● WORK ITEM
Exact copies of all entries are expected.

● EXERCISE DATA
——

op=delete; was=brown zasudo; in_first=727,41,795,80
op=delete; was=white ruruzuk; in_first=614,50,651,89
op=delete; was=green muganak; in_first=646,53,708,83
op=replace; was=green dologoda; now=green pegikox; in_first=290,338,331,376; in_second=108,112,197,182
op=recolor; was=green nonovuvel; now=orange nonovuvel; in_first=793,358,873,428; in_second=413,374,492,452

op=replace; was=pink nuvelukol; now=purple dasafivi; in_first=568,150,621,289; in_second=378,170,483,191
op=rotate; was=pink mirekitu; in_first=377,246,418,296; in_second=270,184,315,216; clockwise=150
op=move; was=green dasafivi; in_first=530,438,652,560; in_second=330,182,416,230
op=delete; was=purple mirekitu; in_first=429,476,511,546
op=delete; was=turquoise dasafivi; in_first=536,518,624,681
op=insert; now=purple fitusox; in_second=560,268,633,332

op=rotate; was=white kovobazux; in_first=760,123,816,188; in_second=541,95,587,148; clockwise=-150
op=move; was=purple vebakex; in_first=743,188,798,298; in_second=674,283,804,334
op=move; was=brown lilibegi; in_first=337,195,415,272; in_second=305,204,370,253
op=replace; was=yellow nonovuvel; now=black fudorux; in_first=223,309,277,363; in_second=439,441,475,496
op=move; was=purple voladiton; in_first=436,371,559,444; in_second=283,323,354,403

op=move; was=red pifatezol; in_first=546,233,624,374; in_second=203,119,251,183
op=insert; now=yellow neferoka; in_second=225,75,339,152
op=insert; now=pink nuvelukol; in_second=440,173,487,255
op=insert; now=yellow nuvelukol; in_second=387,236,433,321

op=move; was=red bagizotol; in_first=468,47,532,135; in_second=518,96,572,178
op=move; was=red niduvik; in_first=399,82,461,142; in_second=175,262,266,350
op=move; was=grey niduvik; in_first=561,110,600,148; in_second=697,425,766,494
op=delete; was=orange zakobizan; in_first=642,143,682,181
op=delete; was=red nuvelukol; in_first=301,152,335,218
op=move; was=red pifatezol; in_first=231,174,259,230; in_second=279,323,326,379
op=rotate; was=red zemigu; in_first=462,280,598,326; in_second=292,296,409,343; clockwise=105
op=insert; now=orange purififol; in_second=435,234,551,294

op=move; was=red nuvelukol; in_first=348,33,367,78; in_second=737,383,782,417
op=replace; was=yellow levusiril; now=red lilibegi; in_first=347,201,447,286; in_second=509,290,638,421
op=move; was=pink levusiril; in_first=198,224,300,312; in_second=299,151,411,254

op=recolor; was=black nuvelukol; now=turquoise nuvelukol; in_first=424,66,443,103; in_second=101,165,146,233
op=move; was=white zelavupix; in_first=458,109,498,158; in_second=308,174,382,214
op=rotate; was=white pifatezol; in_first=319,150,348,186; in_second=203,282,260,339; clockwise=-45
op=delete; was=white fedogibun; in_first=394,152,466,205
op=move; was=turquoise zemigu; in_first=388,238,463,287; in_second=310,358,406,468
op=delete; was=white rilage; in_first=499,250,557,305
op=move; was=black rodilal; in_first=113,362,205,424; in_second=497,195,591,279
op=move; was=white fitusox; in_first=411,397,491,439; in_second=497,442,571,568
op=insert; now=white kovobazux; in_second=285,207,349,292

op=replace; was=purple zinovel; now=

——

● RESPONSE TO THE TASK
op=delete; was=brown zasudo; in_first=727,41,795,80
op=delete; was=white ruruzuk; in_first=614,50,651,89
op=delete; was=green muganak; in_first=646,53,708,83
op=replace; was=green dologoda; now=green pegikox; in_first=290,338,331,376; in_second=108,112,197,182
op=recolor; was=green nonovuvel; now=orange nonovuvel; in_first=793,358,873,428; in_second=413,374,492,452

op=replace; was=pink nuvelukol; now=purple dasafivi; in_first=568,150,621,289; in_second=378,170,483,191
op=rotate; was=pink mirekitu; in_first=377,246,418,296; in_second=270,184,315,216; clockwise=150
op=move; was=green dasafivi; in_first=530,438,652,560; in_second=330,182,416,230
op=delete; was=purple mirekitu; in_first=429,476,511,546
op=delete; was=turquoise dasafivi; in_first=536,518,624,681
op=insert; now=purple fitusox; in_second=560,268,633,332

op=rotate; was=white kovobazux; in_first=760,123,816,188; in_second=541,95,587,148; clockwise=-150
op=move; was=purple vebakex; in_first=743,188,798,298; in_second=674,283,804,334
op=move; was=brown lilibegi; in_first=337,195,415,272; in_second=305,204,370,253
op=replace; was=yellow nonovuvel; now=black fudorux; in_first=223,309,277,363; in_second=439,441,475,496
op=move; was=purple voladiton; in_first=436,371,559,444; in_second=283,323,354,403

op=move; was=red pifatezol; in_first=546,233,624,374; in_second=203,119,251,183
op=insert; now=yellow neferoka; in_second=225,75,339,152
op=insert; now=pink nuvelukol; in_second=440,173,487,255
op=insert; now=yellow nuvelukol; in_second=387,236,433,321

op=move; was=red bagizotol; in_first=468,47,532,135; in_second=518,96,572,178
op=move; was=red niduvik; in_first=399,82,461,142; in_second=175,262,266,350
op=move; was=grey niduvik; in_first=561,110,600,148; in_second=697,425,766,494
op=delete; was=orange zakobizan; in_first=642,143,682,181
op=delete; was=red nuvelukol; in_first=301,152,335,218
op=move; was=red pifatezol; in_first=231,174,259,230; in_second=279,323,326,379
op=rotate; was=red zemigu; in_first=462,280,598,326; in_second=292,296,409,343; clockwise=105
op=insert; now=orange purififol; in_second=435,234,551,294

op=move; was=red nuvelukol; in_first=348,33,367,78; in_second=737,383,782,417
op=replace; was=yellow levusiril; now=red lilibegi; in_first=347,201,447,286; in_second=509,290,638,421
op=move; was=pink levusiril; in_first=198,224,300,312; in_second=299,151,411,254

op=recolor; was=black nuvelukol; now=turquoise nuvelukol; in_first=424,66,443,103; in_second=101,165,146,233
op=move; was=white zelavupix; in_first=458,109,498,158; in_second=308,174,382,214
op=rotate; was=white pifatezol; in_first=319,150,348,186; in_second=203,282,260,339; clockwise=-45
op=delete; was=white fedogibun; in_first=394,152,466,205
op=move; was=turquoise zemigu; in_first=388,238,463,287; in_second=310,358,406,468
op=delete; was=white rilage; in_first=499,250,557,305
op=move; was=black rodilal; in_first=113,362,205,424; in_second=497,195,591,279
op=move; was=white fitusox; in_first=411,397,491,439; in_second=497,442,571,568
op=insert; now=white kovobazux; in_second=285,207,349,292

op=replace; was=purple zinovel; now=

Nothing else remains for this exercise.